Problem details: Before anything else, copy every record below exactly as it stands.

Records drawn from a dataset:
※ ※ ※

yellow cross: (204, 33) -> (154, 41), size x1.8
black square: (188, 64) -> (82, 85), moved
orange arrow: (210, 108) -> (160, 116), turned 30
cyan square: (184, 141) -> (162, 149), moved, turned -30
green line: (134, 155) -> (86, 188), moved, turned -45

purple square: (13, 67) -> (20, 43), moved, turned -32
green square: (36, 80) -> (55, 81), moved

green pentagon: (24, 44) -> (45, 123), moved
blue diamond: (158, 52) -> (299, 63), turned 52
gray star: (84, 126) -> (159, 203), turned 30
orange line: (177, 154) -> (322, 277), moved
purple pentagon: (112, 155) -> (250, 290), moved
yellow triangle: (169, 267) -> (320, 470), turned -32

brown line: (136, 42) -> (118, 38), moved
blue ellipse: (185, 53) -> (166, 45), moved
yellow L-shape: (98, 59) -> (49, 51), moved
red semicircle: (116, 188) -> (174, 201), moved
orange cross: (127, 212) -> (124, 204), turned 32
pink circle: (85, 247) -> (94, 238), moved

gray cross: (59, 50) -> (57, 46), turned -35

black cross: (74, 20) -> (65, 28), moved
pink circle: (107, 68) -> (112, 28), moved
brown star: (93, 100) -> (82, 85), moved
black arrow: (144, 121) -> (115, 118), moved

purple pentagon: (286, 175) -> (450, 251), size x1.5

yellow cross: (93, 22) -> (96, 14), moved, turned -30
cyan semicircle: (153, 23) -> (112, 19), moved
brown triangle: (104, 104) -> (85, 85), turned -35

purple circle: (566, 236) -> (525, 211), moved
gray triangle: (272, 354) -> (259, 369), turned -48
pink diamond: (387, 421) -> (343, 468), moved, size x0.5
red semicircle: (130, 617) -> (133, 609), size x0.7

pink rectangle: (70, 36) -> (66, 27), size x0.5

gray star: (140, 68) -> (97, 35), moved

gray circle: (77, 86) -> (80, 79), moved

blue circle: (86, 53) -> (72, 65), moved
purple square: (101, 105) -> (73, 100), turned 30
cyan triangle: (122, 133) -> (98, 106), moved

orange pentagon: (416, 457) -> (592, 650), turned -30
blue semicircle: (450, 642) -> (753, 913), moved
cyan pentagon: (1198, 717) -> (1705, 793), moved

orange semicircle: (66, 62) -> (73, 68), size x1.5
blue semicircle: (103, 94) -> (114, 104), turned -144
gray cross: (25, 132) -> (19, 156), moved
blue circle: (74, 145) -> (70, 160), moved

※ ※ ※

Response to the exercise:
yellow cross: (204, 33) -> (154, 41), size x1.8
black square: (188, 64) -> (82, 85), moved
orange arrow: (210, 108) -> (160, 116), turned 30
cyan square: (184, 141) -> (162, 149), moved, turned -30
green line: (134, 155) -> (86, 188), moved, turned -45

purple square: (13, 67) -> (20, 43), moved, turned -32
green square: (36, 80) -> (55, 81), moved

green pentagon: (24, 44) -> (45, 123), moved
blue diamond: (158, 52) -> (299, 63), turned 52
gray star: (84, 126) -> (159, 203), turned 30
orange line: (177, 154) -> (322, 277), moved
purple pentagon: (112, 155) -> (250, 290), moved
yellow triangle: (169, 267) -> (320, 470), turned -32

brown line: (136, 42) -> (118, 38), moved
blue ellipse: (185, 53) -> (166, 45), moved
yellow L-shape: (98, 59) -> (49, 51), moved
red semicircle: (116, 188) -> (174, 201), moved
orange cross: (127, 212) -> (124, 204), turned 32
pink circle: (85, 247) -> (94, 238), moved

gray cross: (59, 50) -> (57, 46), turned -35

black cross: (74, 20) -> (65, 28), moved
pink circle: (107, 68) -> (112, 28), moved
brown star: (93, 100) -> (82, 85), moved
black arrow: (144, 121) -> (115, 118), moved

purple pentagon: (286, 175) -> (450, 251), size x1.5

yellow cross: (93, 22) -> (96, 14), moved, turned -30
cyan semicircle: (153, 23) -> (112, 19), moved
brown triangle: (104, 104) -> (85, 85), turned -35

purple circle: (566, 236) -> (525, 211), moved
gray triangle: (272, 354) -> (259, 369), turned -48
pink diamond: (387, 421) -> (343, 468), moved, size x0.5
red semicircle: (130, 617) -> (133, 609), size x0.7

pink rectangle: (70, 36) -> (66, 27), size x0.5

gray star: (140, 68) -> (97, 35), moved

gray circle: (77, 86) -> (80, 79), moved

blue circle: (86, 53) -> (72, 65), moved
purple square: (101, 105) -> (73, 100), turned 30
cyan triangle: (122, 133) -> (98, 106), moved

orange pentagon: (416, 457) -> (592, 650), turned -30
blue semicircle: (450, 642) -> (753, 913), moved
cyan pentagon: (1198, 717) -> (1705, 793), moved

orange semicircle: (66, 62) -> (73, 68), size x1.5
blue semicircle: (103, 94) -> (114, 104), turned -144
gray cross: (25, 132) -> (19, 156), moved
blue circle: (74, 145) -> (70, 160), moved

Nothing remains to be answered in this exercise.